* _EXERCISE MATERIAL_:
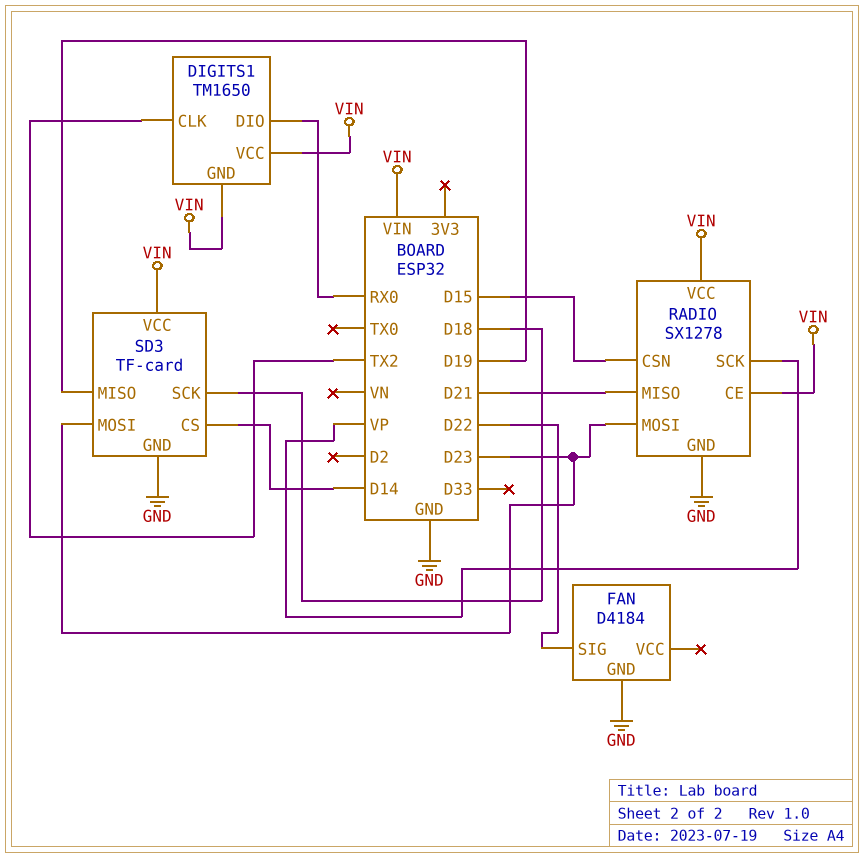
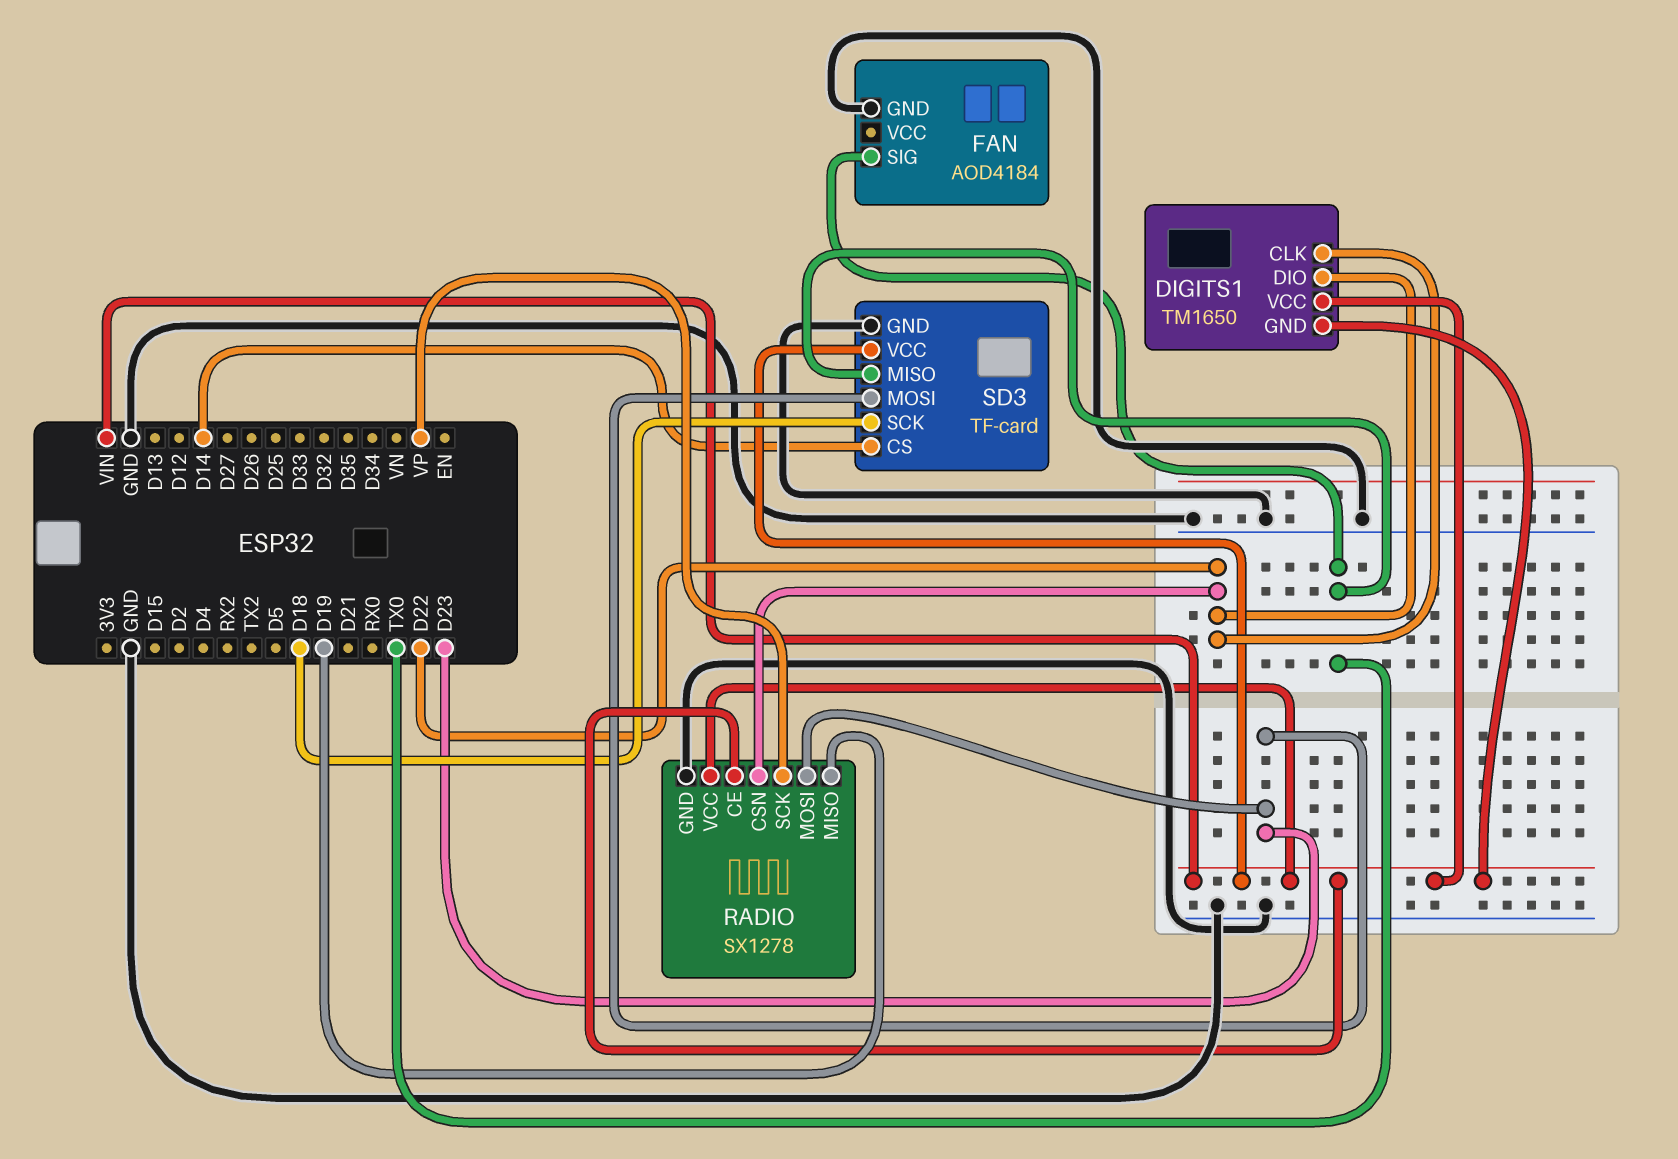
DIGITS1 pin CLK: TX2 -> D22
DIGITS1 pin DIO: RX0 -> D22
FAN: D4184 -> AOD4184
FAN pin SIG: D22 -> TX0
RADIO pin CSN: D15 -> D22
RADIO pin MISO: D21 -> D19
SD3 pin MISO: D19 -> TX0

* _ACTIVITY_: Your copy of the entries must be exact and must contain no pictures.

* _RESULT_:
DIGITS1 pin CLK: TX2 -> D22
DIGITS1 pin DIO: RX0 -> D22
FAN: D4184 -> AOD4184
FAN pin SIG: D22 -> TX0
RADIO pin CSN: D15 -> D22
RADIO pin MISO: D21 -> D19
SD3 pin MISO: D19 -> TX0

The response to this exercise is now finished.